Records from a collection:
* * * * * * *

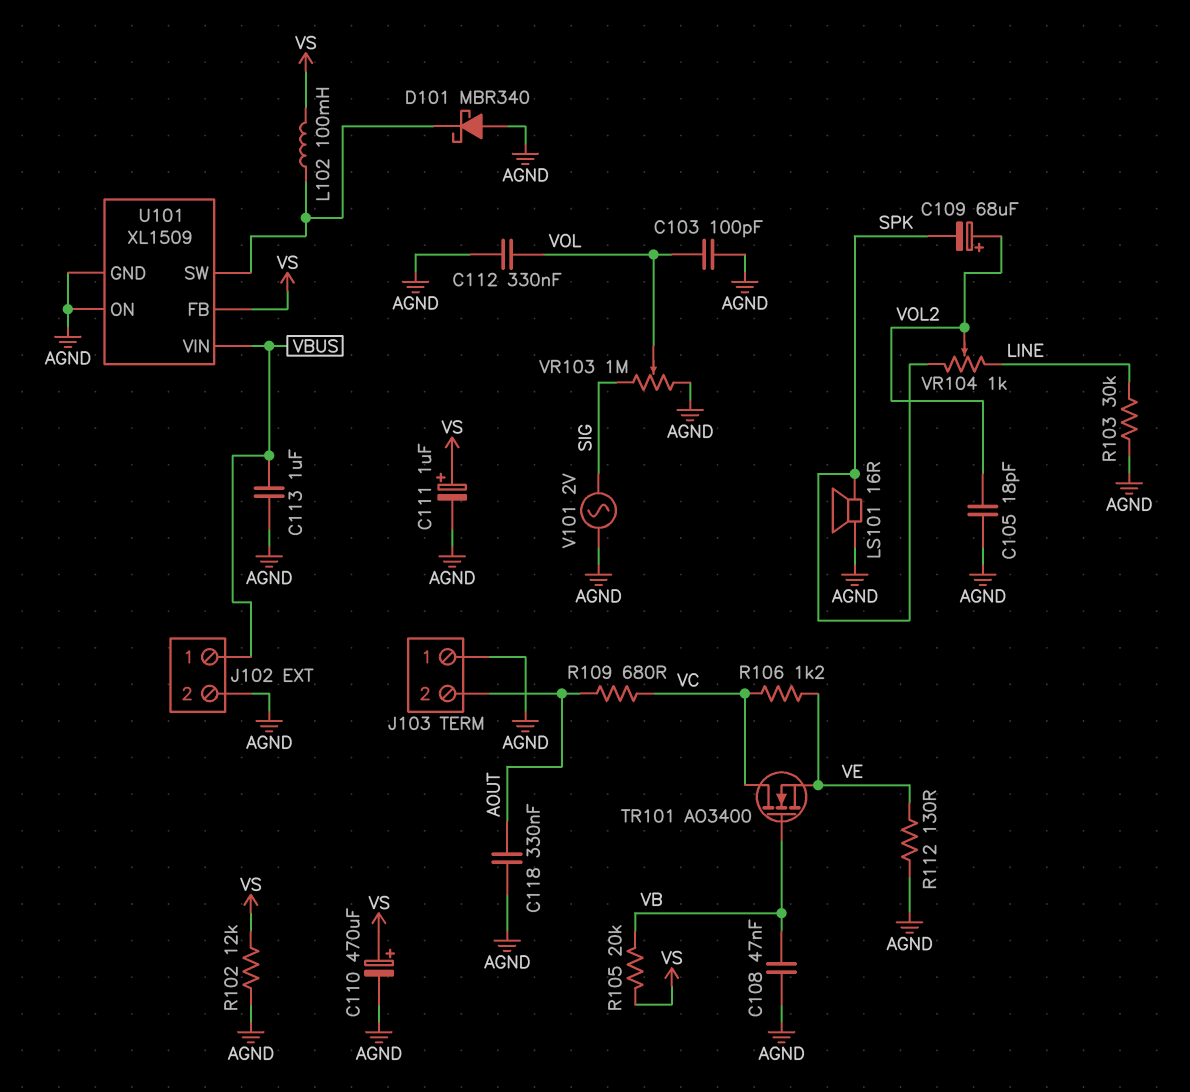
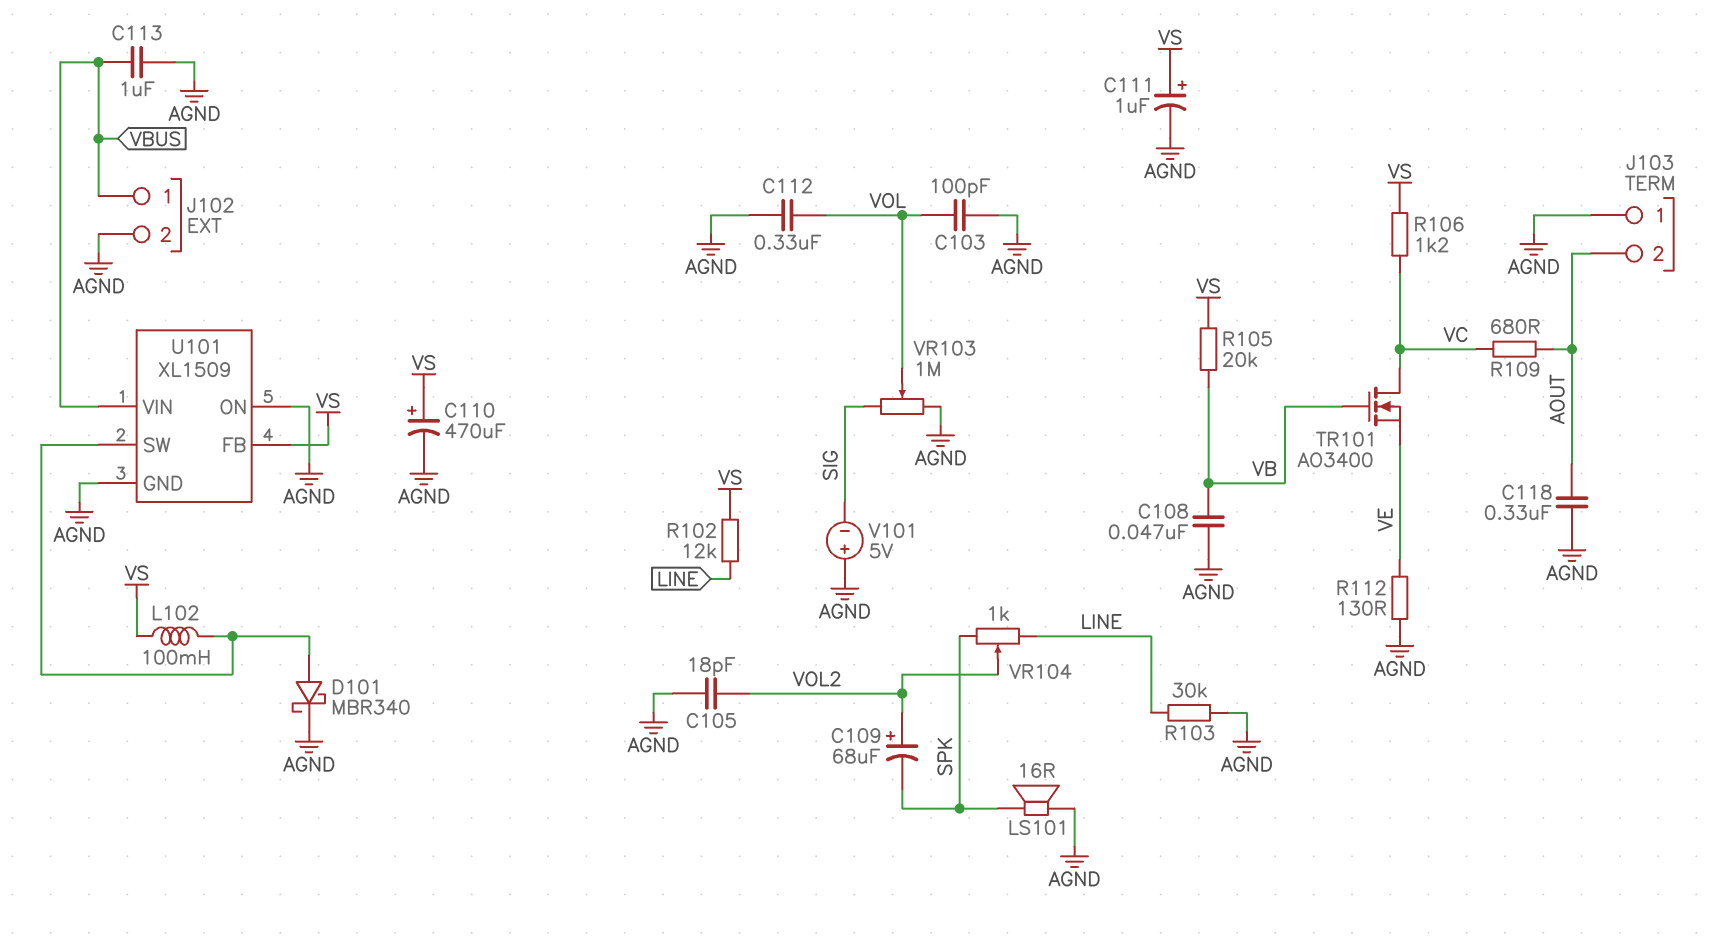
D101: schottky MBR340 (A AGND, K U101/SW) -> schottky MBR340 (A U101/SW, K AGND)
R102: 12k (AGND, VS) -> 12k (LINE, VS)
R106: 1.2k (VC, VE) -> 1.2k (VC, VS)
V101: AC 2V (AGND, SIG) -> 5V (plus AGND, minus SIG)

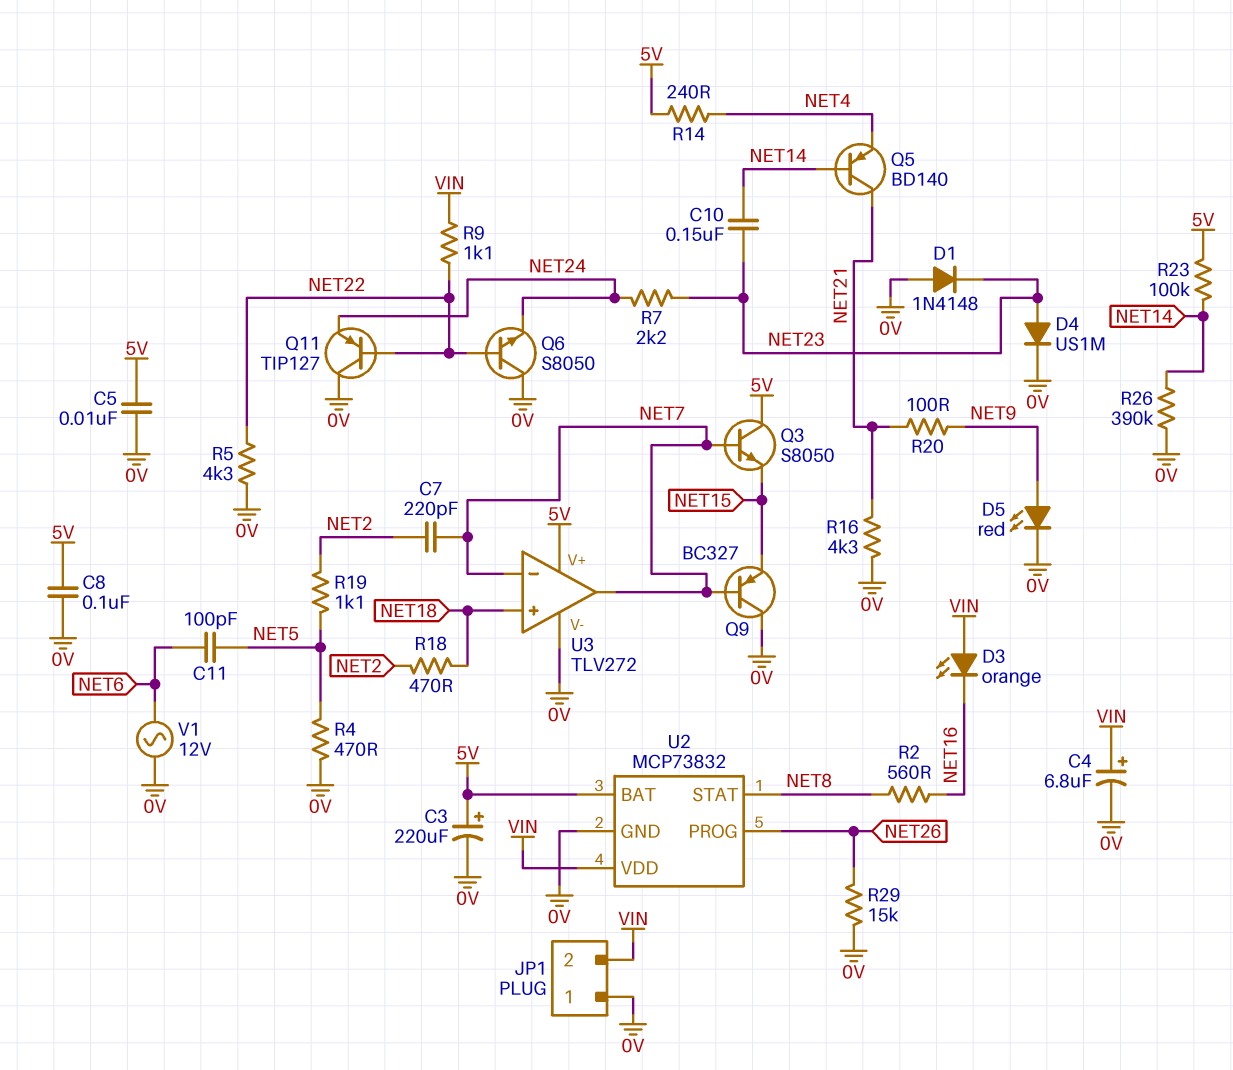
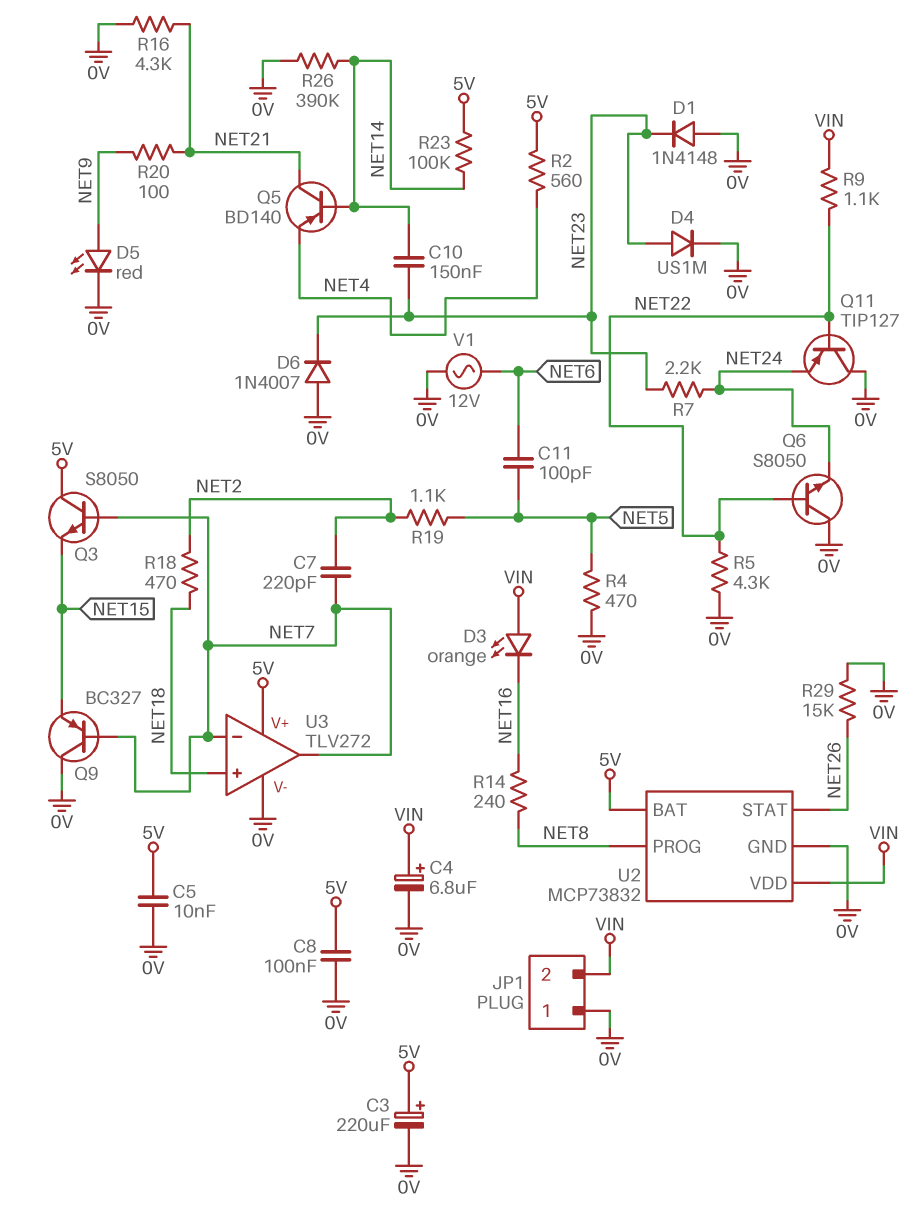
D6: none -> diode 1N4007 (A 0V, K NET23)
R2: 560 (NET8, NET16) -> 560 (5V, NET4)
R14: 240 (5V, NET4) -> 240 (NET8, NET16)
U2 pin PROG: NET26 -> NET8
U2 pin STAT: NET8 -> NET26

* * * * * * *

EXERCISE BRIEF ▸
Your task is to restate word for word the lines from the top of the data to the line containing "D6: none -> diode 1N4007 (A 0V, K NET23)", both ends included, with every picture left out.

EXERCISE ANSWER ▸
D101: schottky MBR340 (A AGND, K U101/SW) -> schottky MBR340 (A U101/SW, K AGND)
R102: 12k (AGND, VS) -> 12k (LINE, VS)
R106: 1.2k (VC, VE) -> 1.2k (VC, VS)
V101: AC 2V (AGND, SIG) -> 5V (plus AGND, minus SIG)

D6: none -> diode 1N4007 (A 0V, K NET23)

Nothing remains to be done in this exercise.